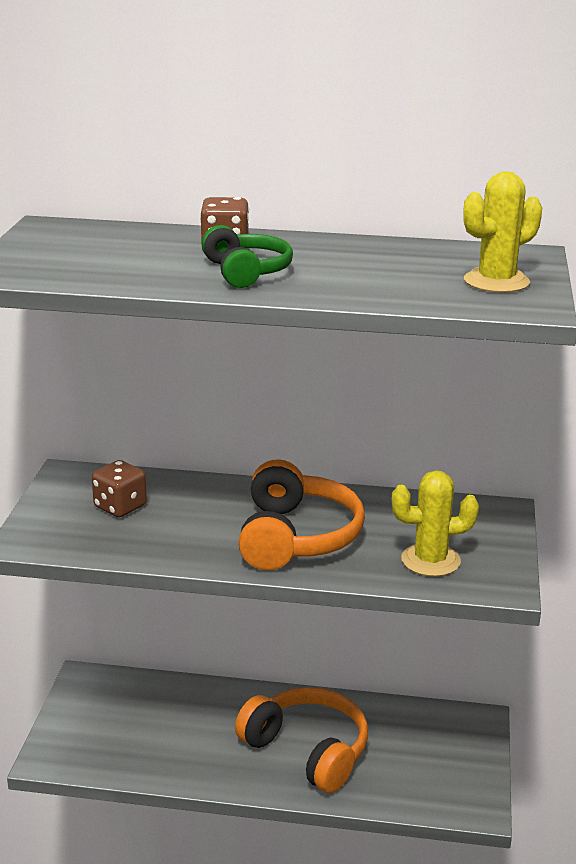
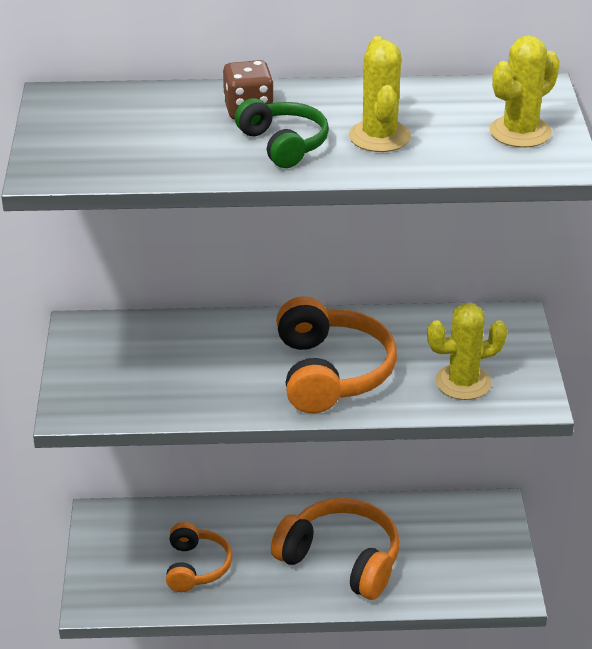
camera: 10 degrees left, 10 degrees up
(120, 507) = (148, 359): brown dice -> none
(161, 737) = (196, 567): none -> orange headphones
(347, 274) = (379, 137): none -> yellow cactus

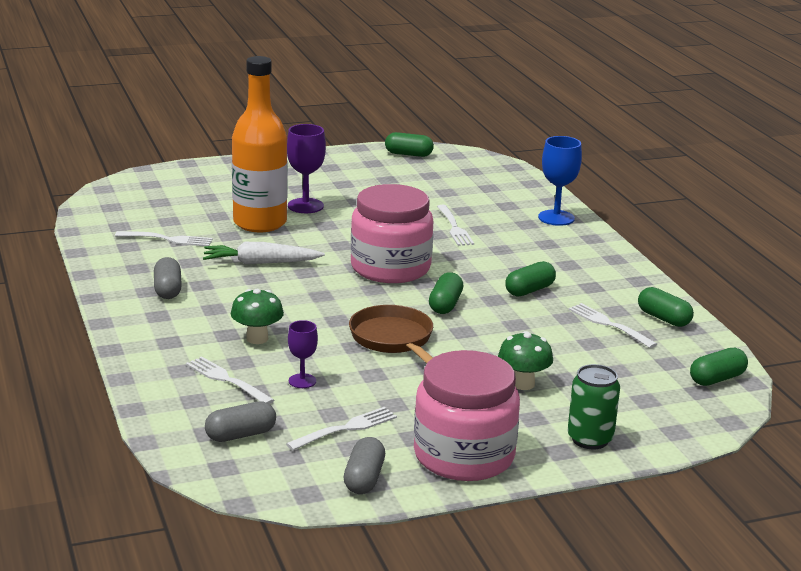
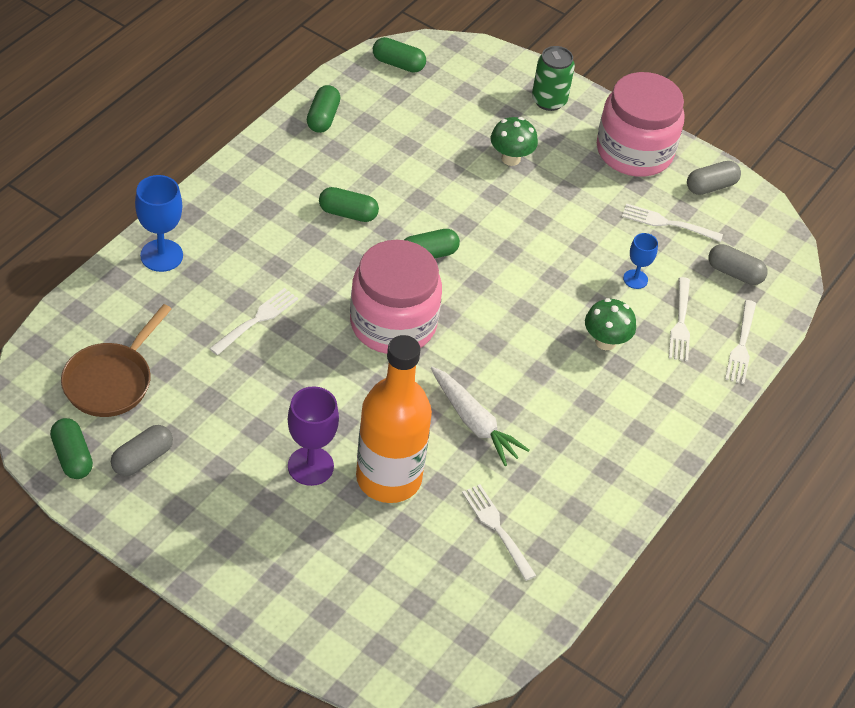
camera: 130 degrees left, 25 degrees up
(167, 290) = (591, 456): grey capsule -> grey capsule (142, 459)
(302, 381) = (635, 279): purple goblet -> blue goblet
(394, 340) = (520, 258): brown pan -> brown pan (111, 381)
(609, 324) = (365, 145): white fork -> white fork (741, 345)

□ □ □ □ □ □ □

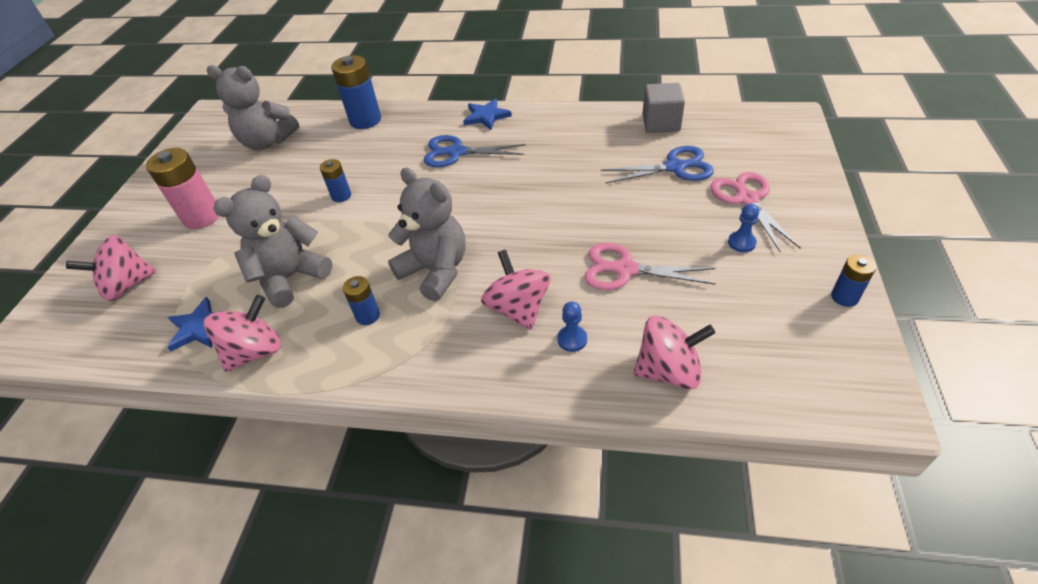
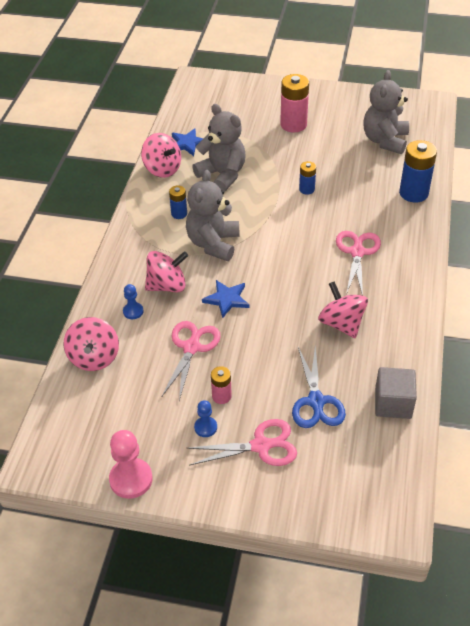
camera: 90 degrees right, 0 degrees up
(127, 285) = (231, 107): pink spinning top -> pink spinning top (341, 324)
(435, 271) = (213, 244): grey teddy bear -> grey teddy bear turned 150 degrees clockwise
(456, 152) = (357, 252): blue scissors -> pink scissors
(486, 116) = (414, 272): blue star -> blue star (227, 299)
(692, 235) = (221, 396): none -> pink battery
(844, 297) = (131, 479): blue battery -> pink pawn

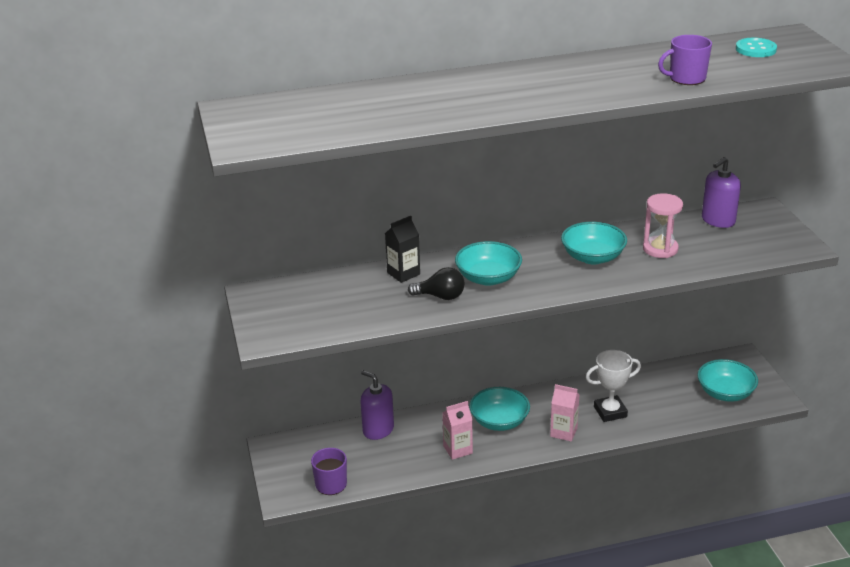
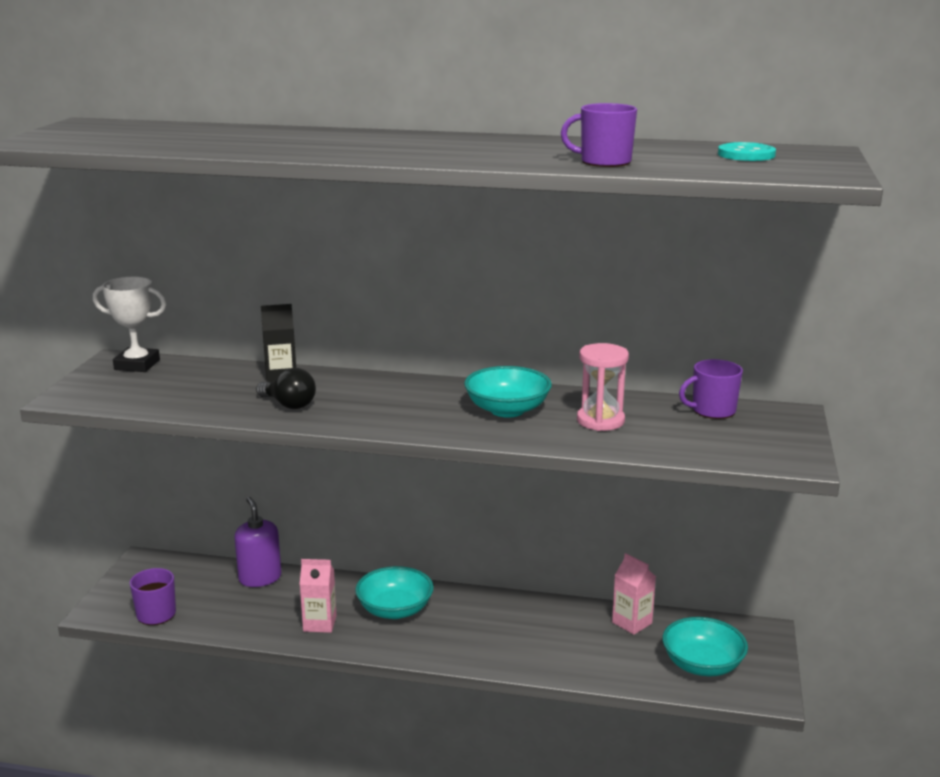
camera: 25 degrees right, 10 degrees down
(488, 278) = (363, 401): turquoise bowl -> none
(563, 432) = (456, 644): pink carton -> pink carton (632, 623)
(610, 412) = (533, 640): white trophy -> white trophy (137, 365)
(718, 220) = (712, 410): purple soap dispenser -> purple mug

□ □ □ □ □ □ □

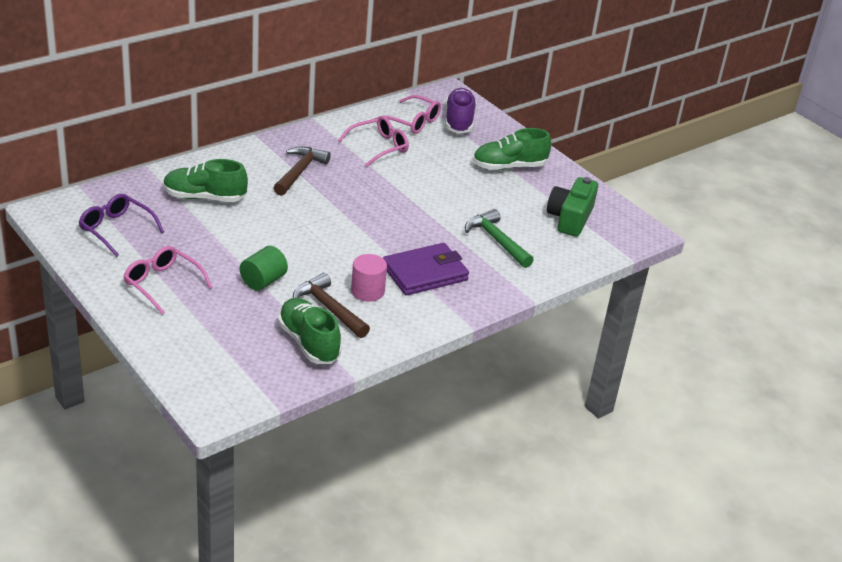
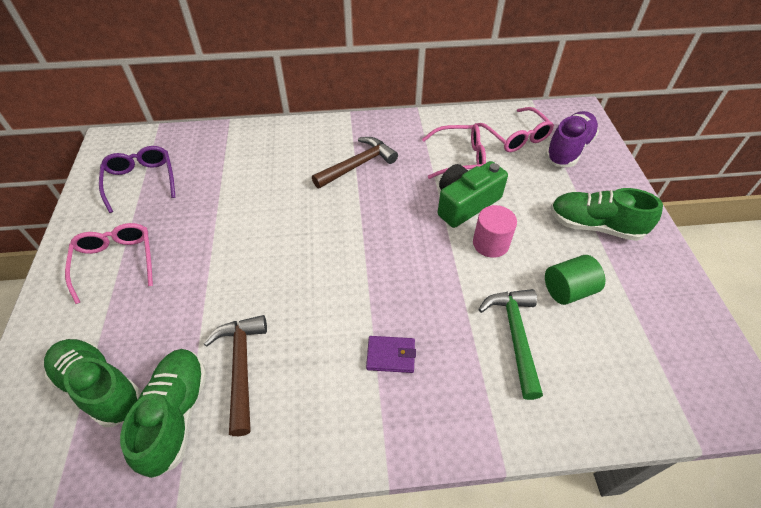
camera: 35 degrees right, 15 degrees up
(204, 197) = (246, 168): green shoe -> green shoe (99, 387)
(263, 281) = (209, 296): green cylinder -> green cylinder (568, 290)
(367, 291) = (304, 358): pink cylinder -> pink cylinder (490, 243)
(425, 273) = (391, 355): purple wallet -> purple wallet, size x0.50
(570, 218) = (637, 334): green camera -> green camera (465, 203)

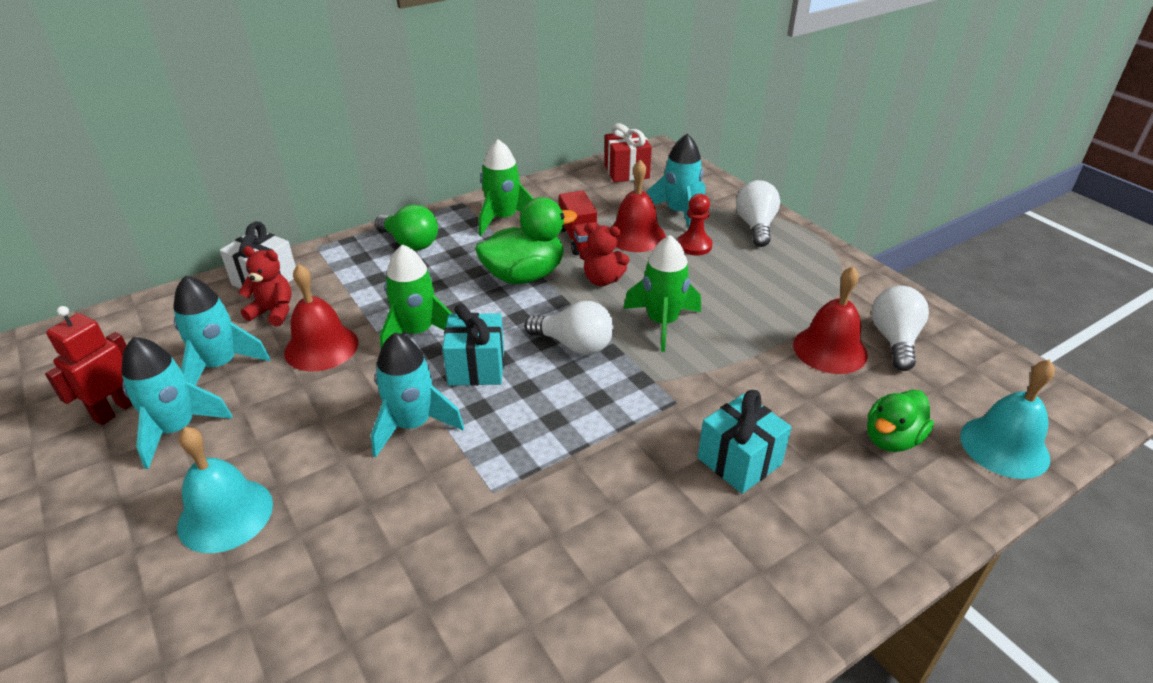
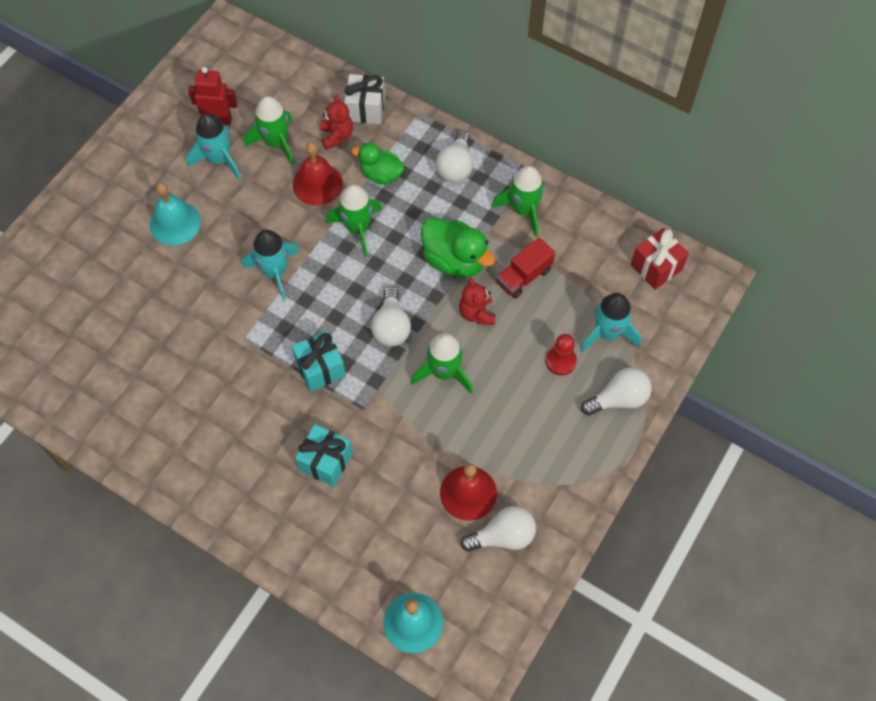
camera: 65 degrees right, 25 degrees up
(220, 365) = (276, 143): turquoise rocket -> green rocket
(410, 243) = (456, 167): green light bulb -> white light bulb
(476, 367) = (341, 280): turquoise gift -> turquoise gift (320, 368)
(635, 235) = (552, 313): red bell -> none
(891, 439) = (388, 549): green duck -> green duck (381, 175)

□ □ □ □ □ □ □

Your reply should be one number: how many lines in the records contain "blue".

4